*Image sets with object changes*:
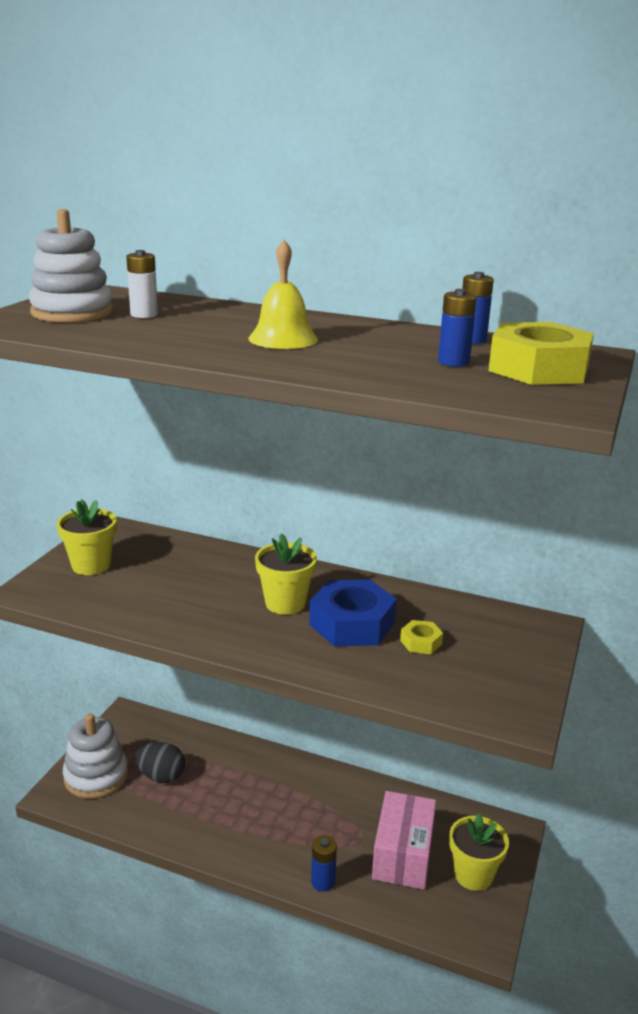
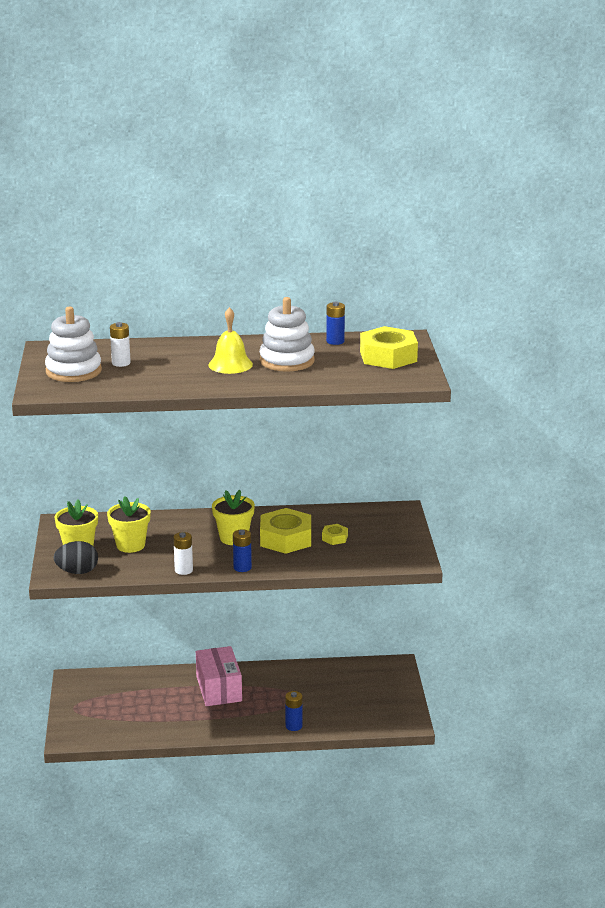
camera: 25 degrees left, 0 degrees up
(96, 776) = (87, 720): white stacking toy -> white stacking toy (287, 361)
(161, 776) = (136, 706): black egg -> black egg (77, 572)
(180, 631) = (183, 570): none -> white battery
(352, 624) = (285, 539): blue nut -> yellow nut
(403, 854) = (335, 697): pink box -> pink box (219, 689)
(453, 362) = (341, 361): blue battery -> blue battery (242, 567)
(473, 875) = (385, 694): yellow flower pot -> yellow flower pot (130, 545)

*Aim of the task*: Collect every line from the records above that contains the word "blue".

*Exercise output*:
(352, 624) = (285, 539): blue nut -> yellow nut
(453, 362) = (341, 361): blue battery -> blue battery (242, 567)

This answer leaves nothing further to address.